▸ Problem requirements
Would you please copy the part of the material below that opens with the line containing "SW1: button (AGND, KEY)" and closes with the line containing "U1 pin XOUT: VCC -> none"? Copy it exactly, and only it.

▸ Material to process
■ ■ ■

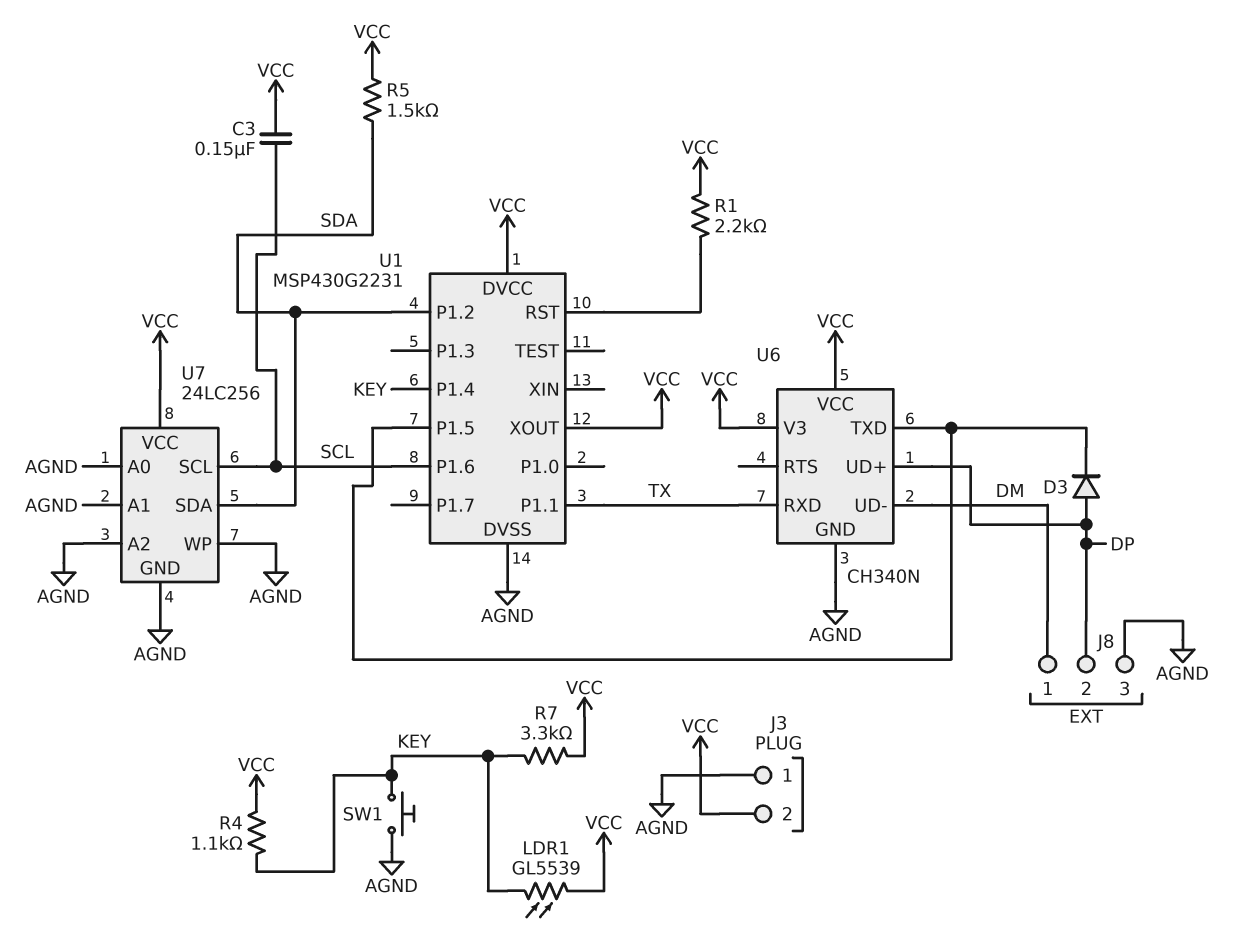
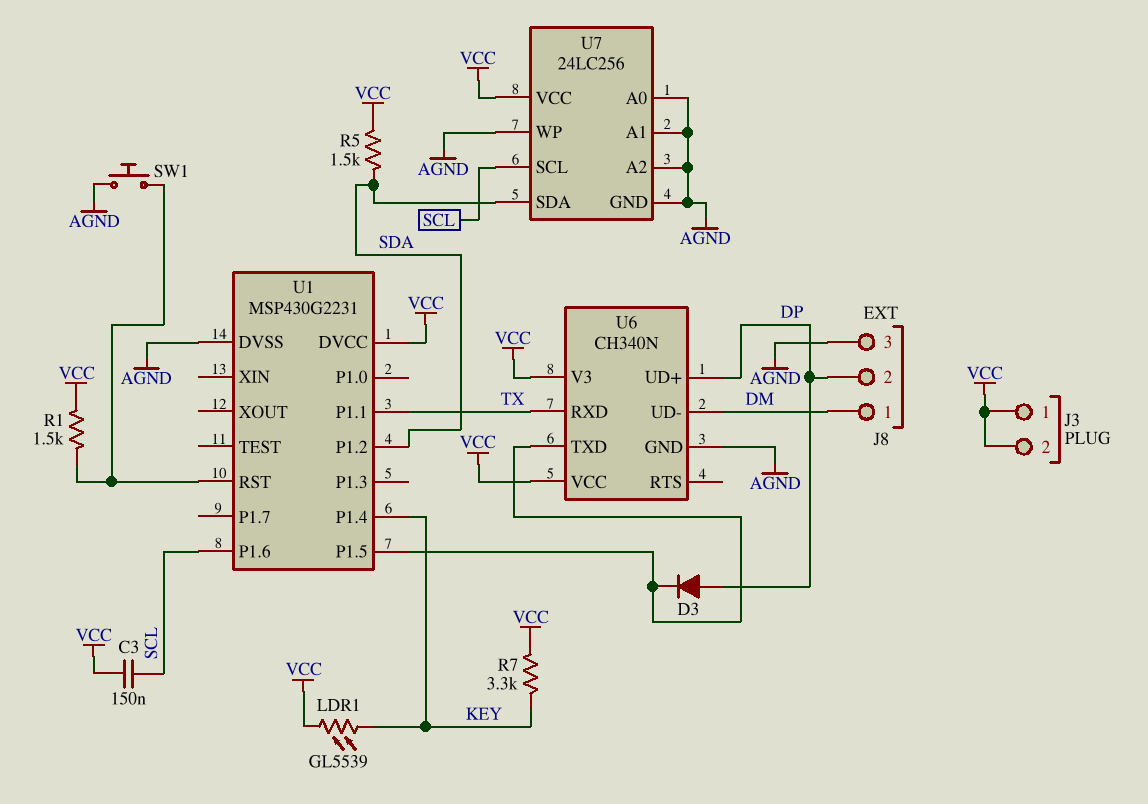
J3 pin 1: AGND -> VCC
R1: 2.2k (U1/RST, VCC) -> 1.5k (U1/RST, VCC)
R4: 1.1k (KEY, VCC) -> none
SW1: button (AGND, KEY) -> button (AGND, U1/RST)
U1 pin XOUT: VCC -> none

■ ■ ■

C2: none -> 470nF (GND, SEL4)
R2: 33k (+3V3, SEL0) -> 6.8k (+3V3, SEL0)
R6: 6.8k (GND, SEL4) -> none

■ ■ ■

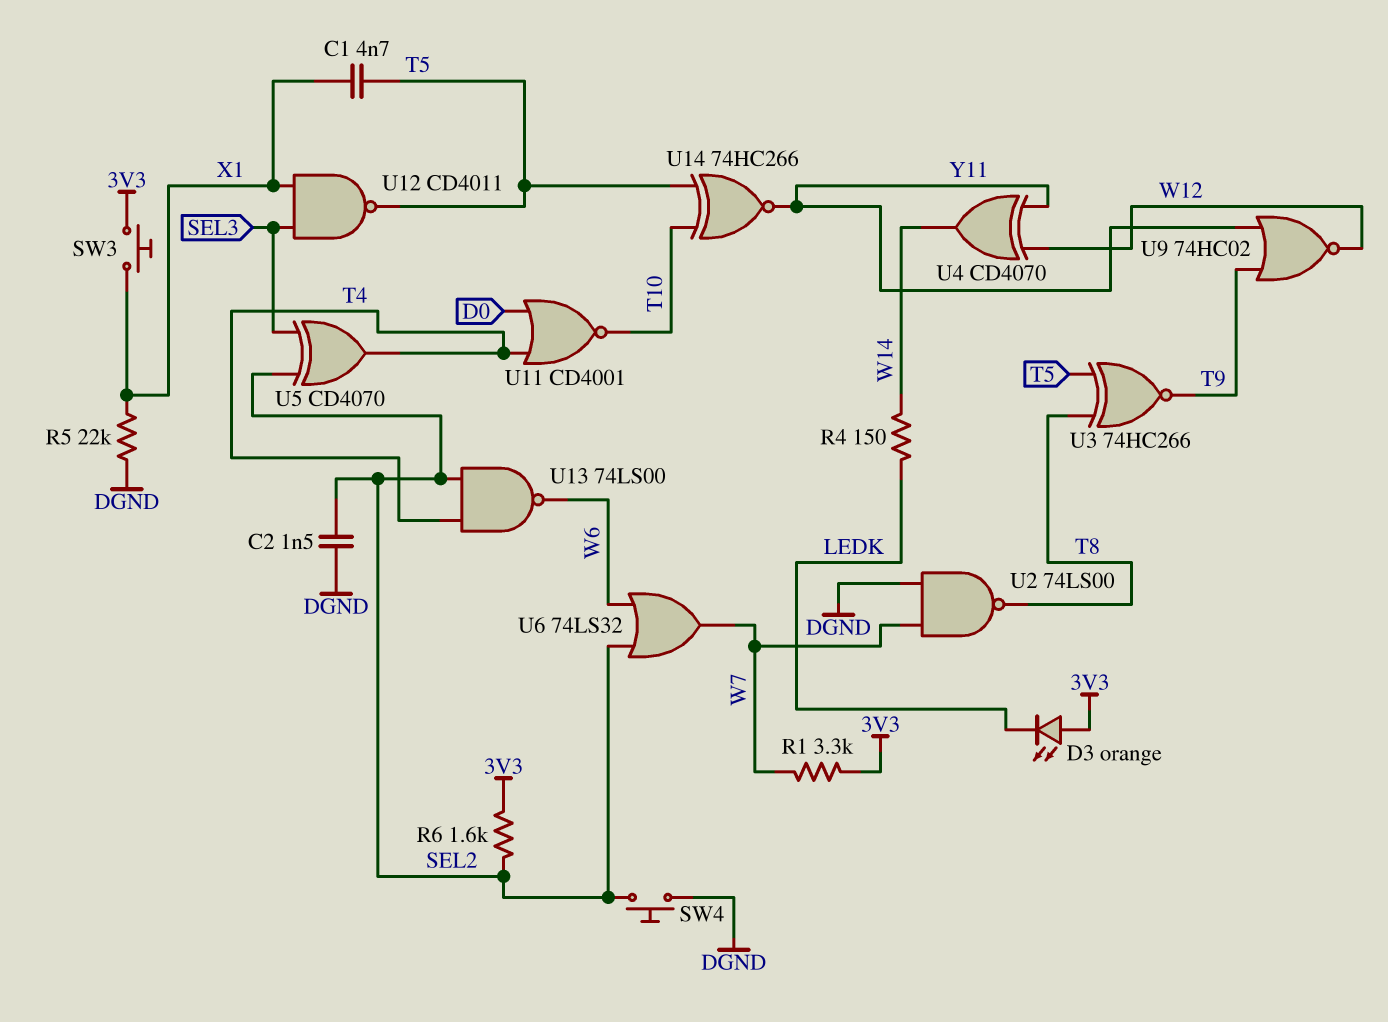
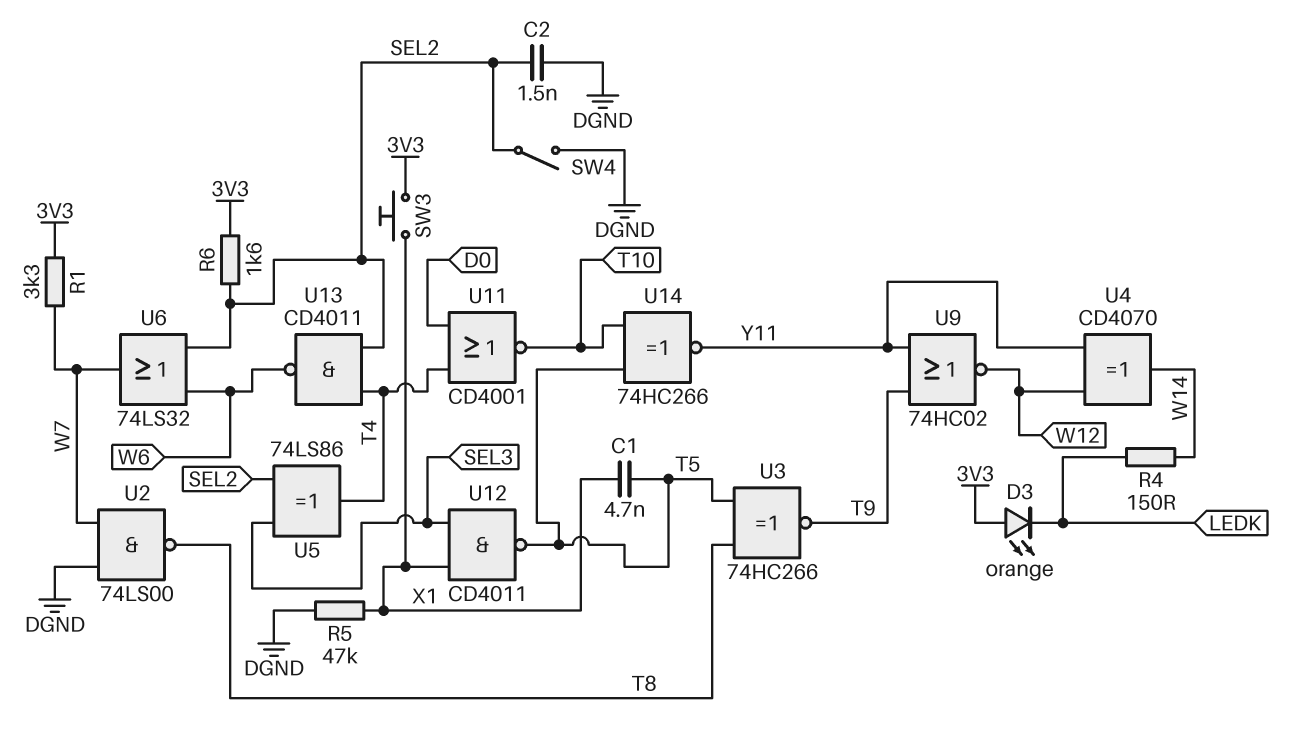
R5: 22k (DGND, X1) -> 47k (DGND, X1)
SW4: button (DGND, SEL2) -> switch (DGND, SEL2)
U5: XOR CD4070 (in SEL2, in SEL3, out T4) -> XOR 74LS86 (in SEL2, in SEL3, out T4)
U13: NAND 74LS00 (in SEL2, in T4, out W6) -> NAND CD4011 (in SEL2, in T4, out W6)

■ ■ ■

▸ Answer to the problem
SW1: button (AGND, KEY) -> button (AGND, U1/RST)
U1 pin XOUT: VCC -> none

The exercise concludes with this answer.